What you will do: Your task is to reproduce exactly the lines from the one containing "filing cabinet: (302, 465)" through the last line below, both ends included, and nothing else, with no pictures.

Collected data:
Content starts
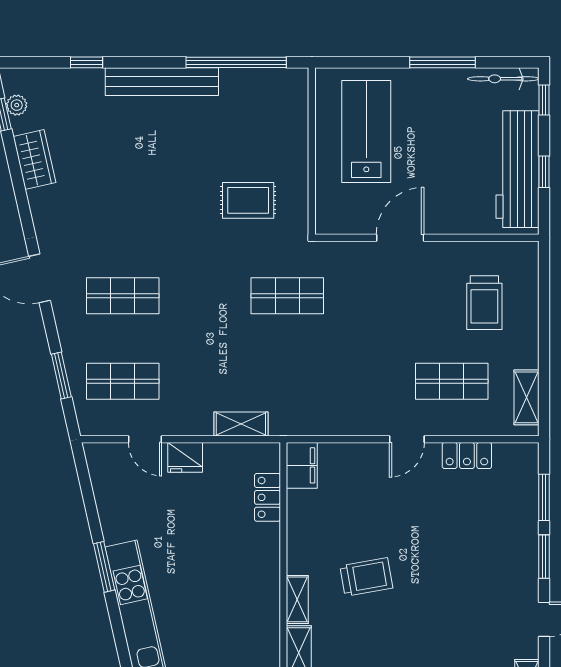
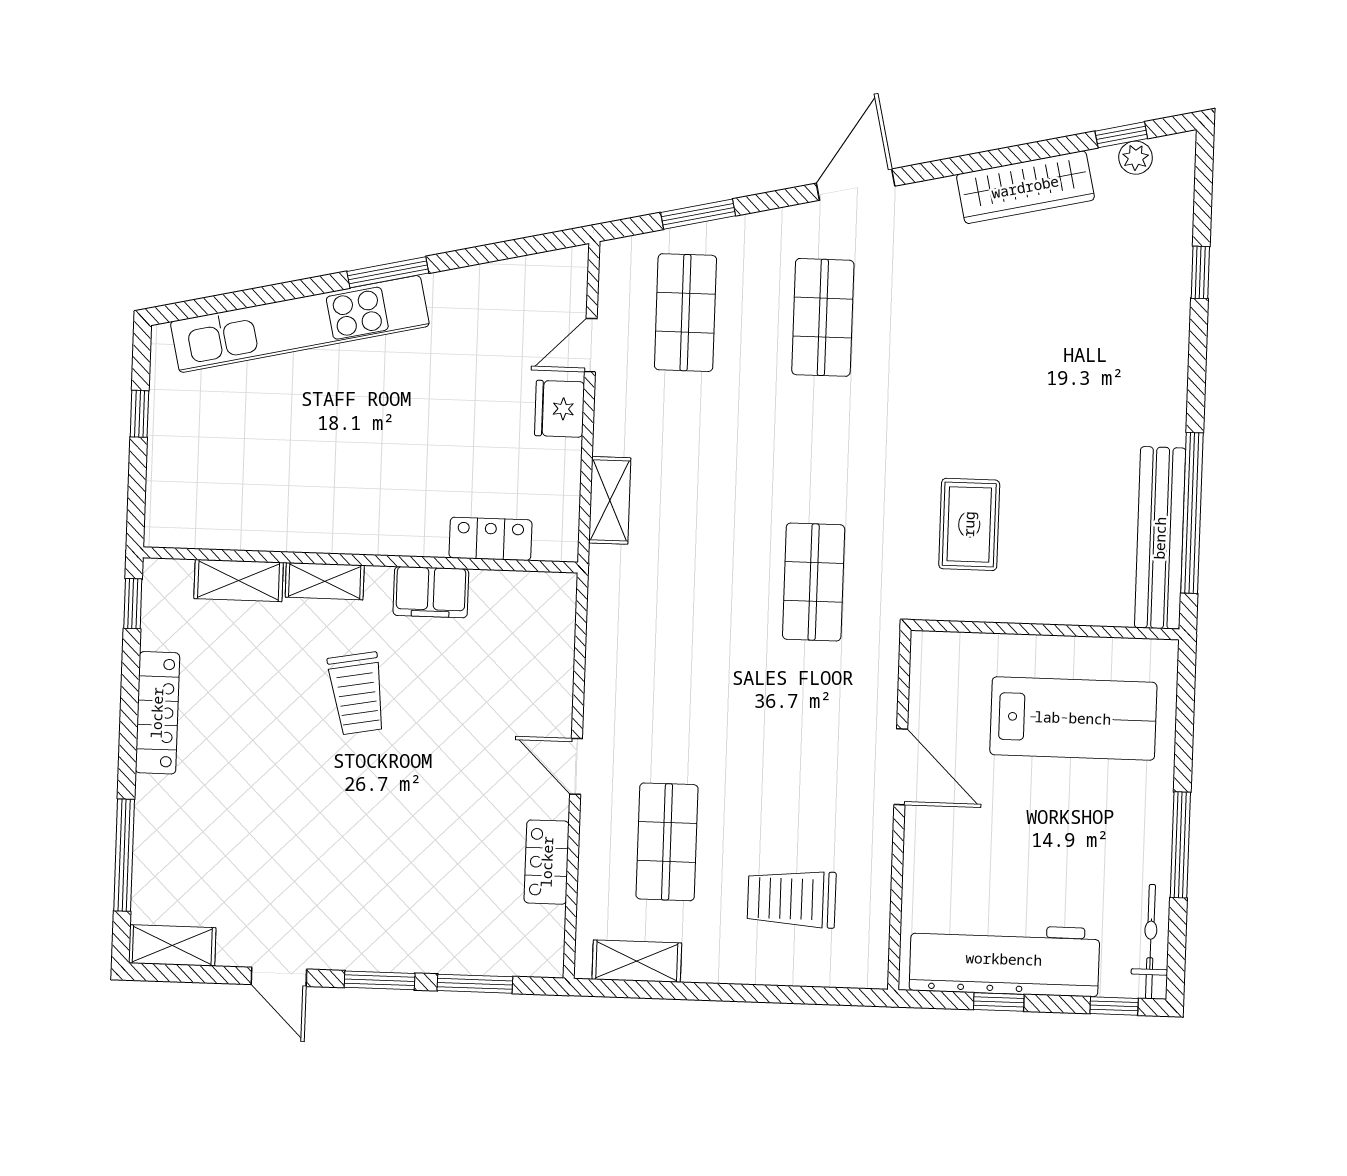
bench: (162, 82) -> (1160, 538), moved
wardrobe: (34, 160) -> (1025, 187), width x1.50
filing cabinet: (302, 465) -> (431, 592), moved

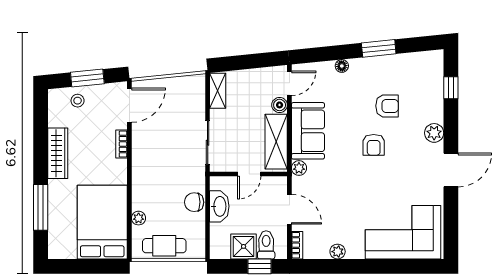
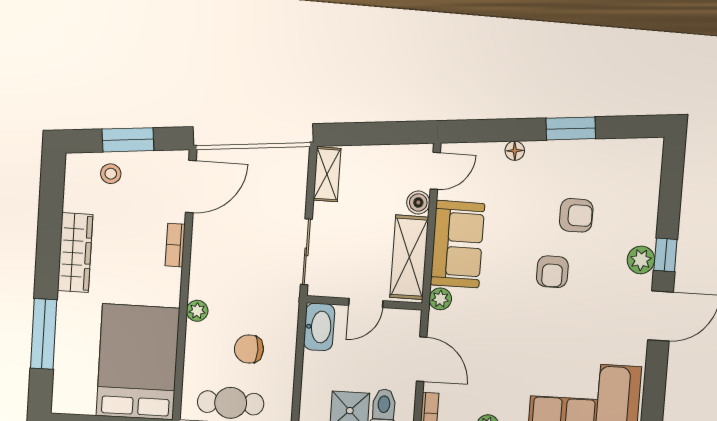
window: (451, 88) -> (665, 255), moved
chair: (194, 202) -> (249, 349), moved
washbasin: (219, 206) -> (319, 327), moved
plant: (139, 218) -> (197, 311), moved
Content ends
Answer to this problem:
filing cabinet: (302, 465) -> (431, 592), moved

window: (451, 88) -> (665, 255), moved
chair: (194, 202) -> (249, 349), moved
washbasin: (219, 206) -> (319, 327), moved
plant: (139, 218) -> (197, 311), moved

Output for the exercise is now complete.